Task item: Beginning at the line that holds "D6: LED (A GND, K n11) -> LED (A n11, K GND)", repeat every line through the last line of the material, exactly, and drop any pictures.

==================================================

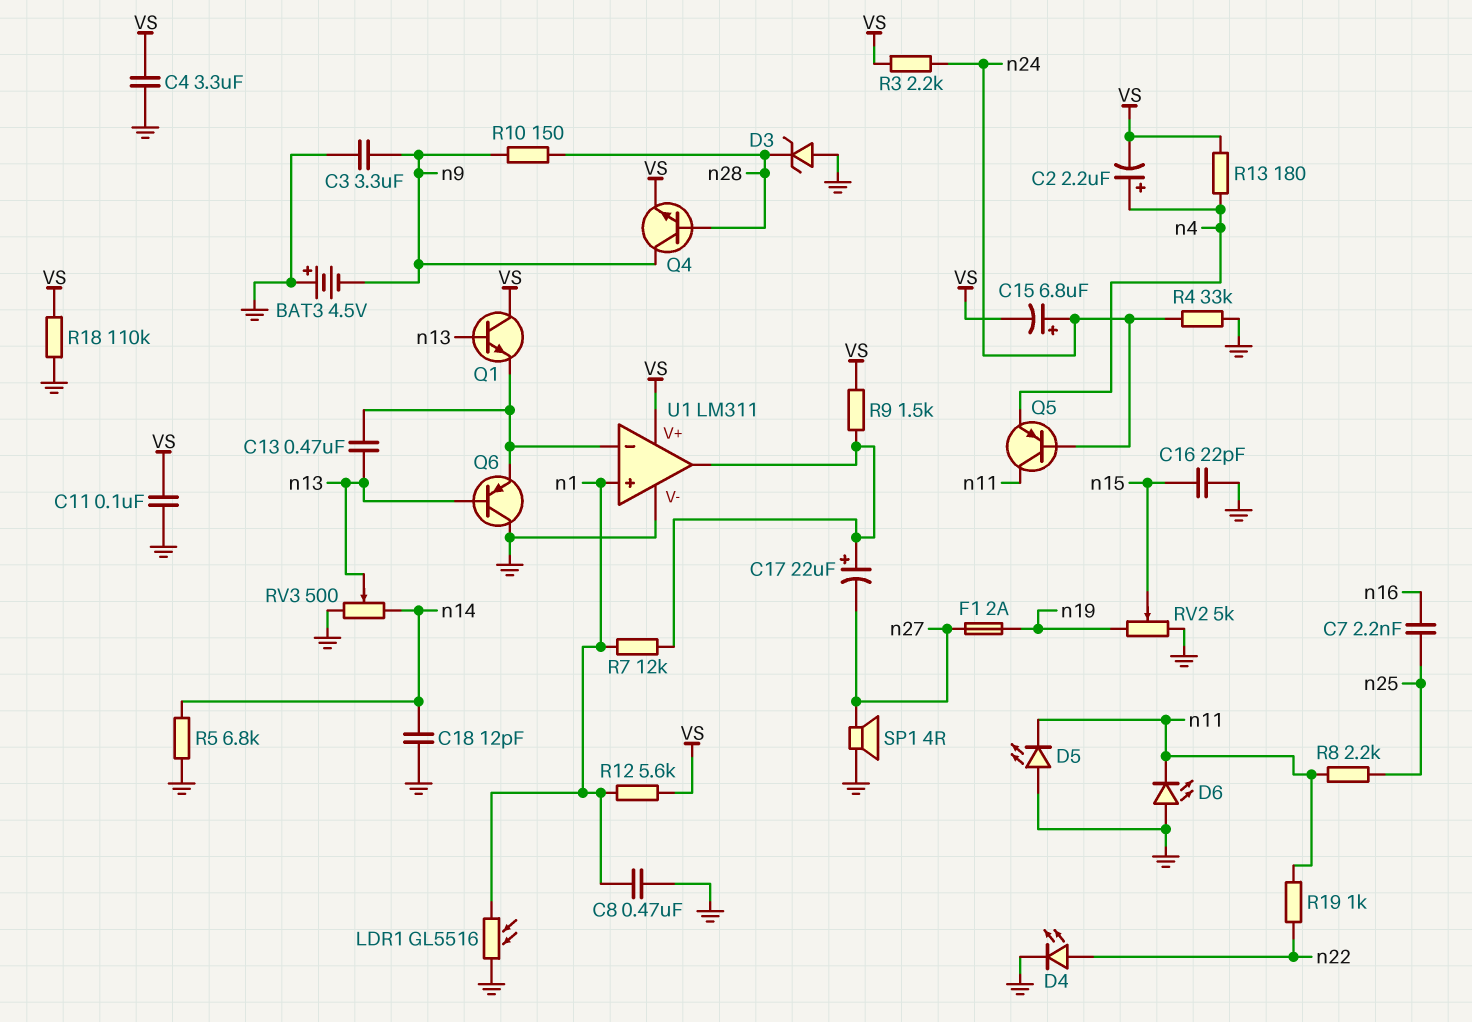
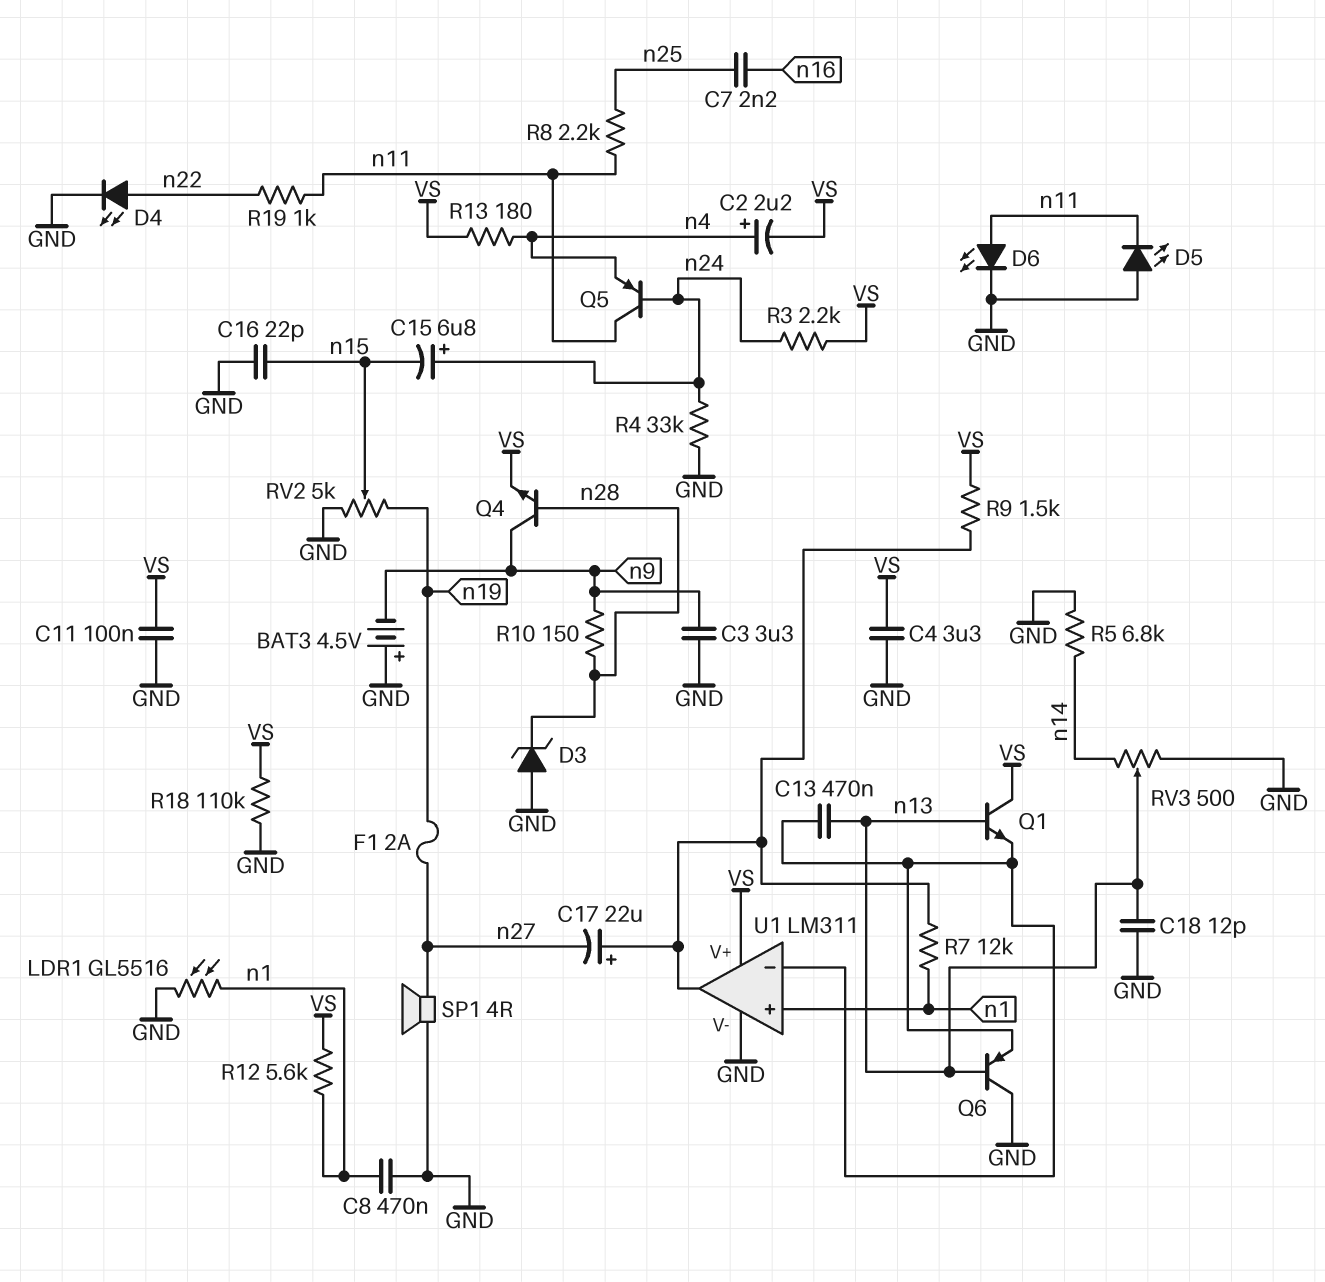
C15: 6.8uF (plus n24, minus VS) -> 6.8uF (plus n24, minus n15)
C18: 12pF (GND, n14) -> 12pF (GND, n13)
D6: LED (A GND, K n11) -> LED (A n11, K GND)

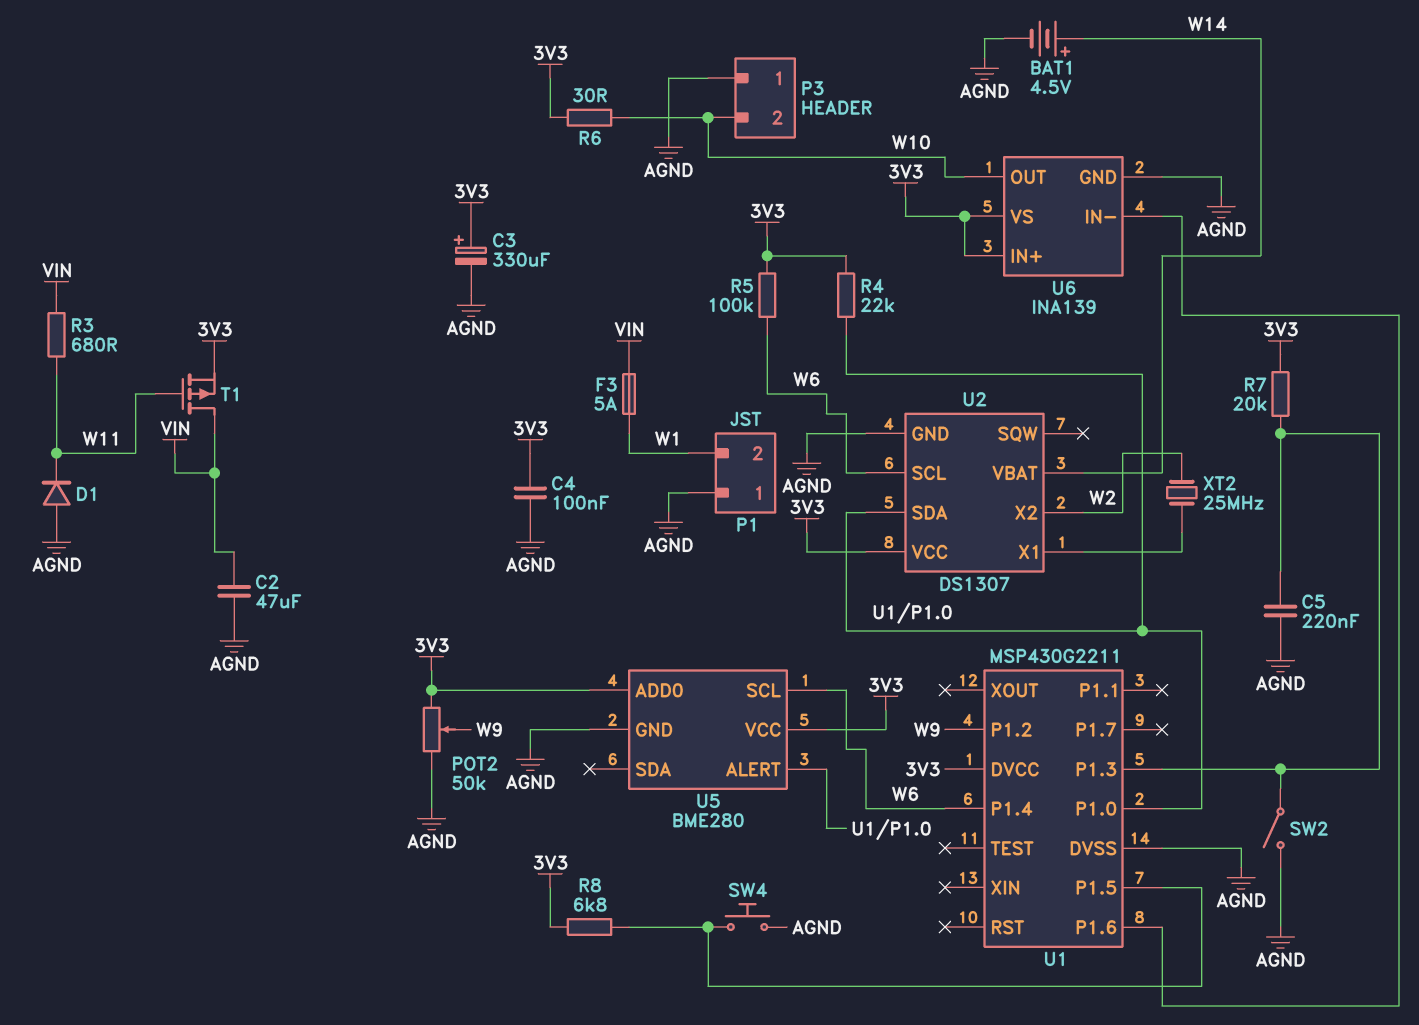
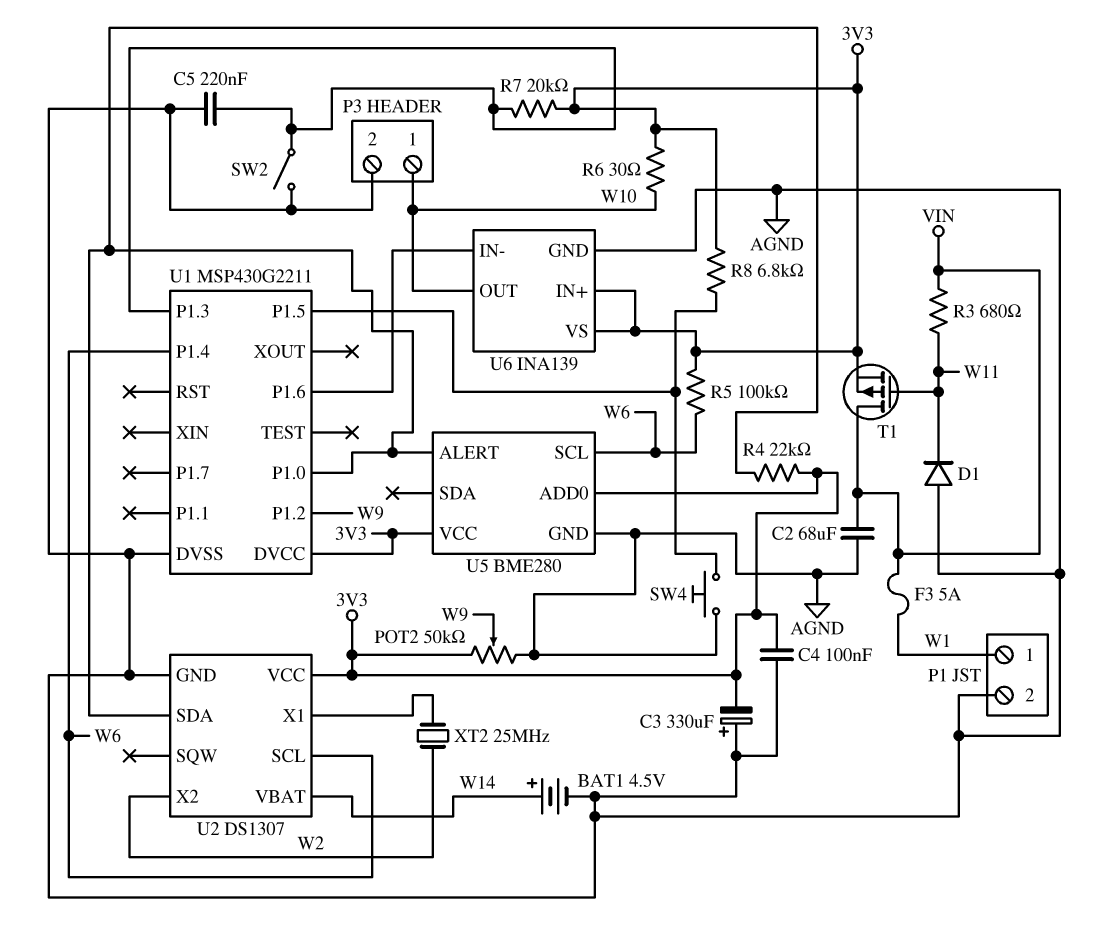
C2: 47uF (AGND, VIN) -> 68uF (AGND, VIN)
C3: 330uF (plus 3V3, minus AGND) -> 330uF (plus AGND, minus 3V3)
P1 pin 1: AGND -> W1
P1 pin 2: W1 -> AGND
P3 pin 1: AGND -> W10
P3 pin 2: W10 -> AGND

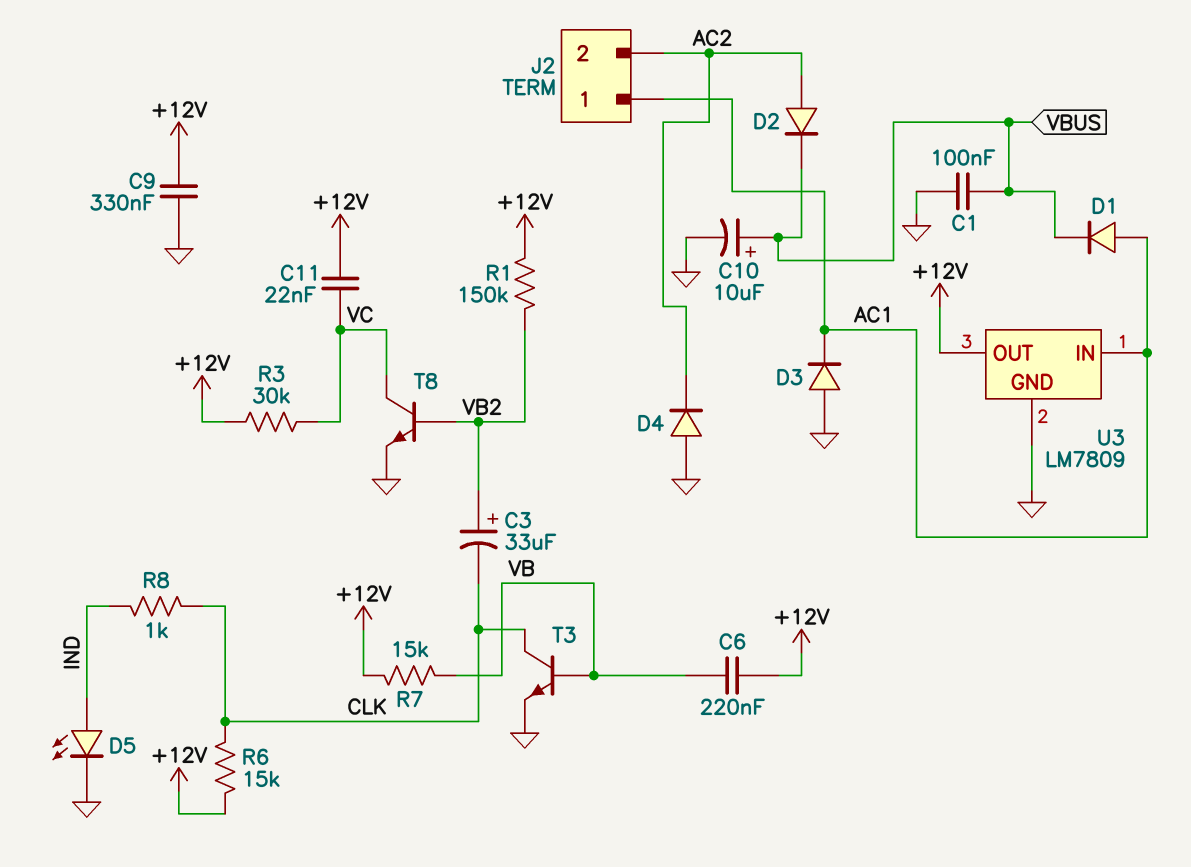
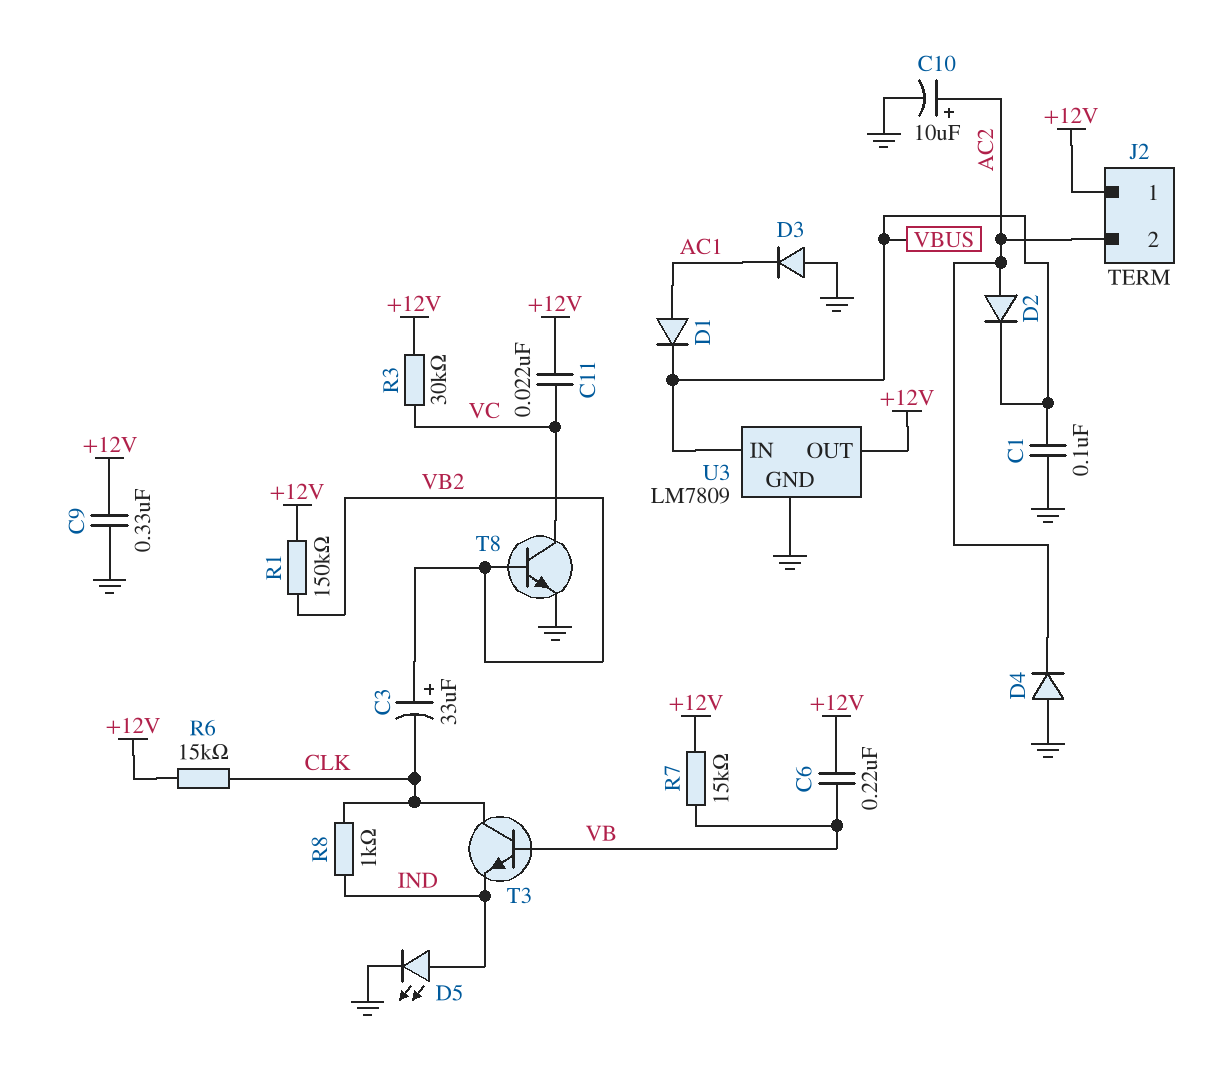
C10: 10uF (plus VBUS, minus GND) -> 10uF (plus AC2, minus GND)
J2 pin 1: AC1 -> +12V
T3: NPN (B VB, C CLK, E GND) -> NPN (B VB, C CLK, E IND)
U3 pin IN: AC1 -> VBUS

==================================================

Exercise response:
D6: LED (A GND, K n11) -> LED (A n11, K GND)

C2: 47uF (AGND, VIN) -> 68uF (AGND, VIN)
C3: 330uF (plus 3V3, minus AGND) -> 330uF (plus AGND, minus 3V3)
P1 pin 1: AGND -> W1
P1 pin 2: W1 -> AGND
P3 pin 1: AGND -> W10
P3 pin 2: W10 -> AGND

C10: 10uF (plus VBUS, minus GND) -> 10uF (plus AC2, minus GND)
J2 pin 1: AC1 -> +12V
T3: NPN (B VB, C CLK, E GND) -> NPN (B VB, C CLK, E IND)
U3 pin IN: AC1 -> VBUS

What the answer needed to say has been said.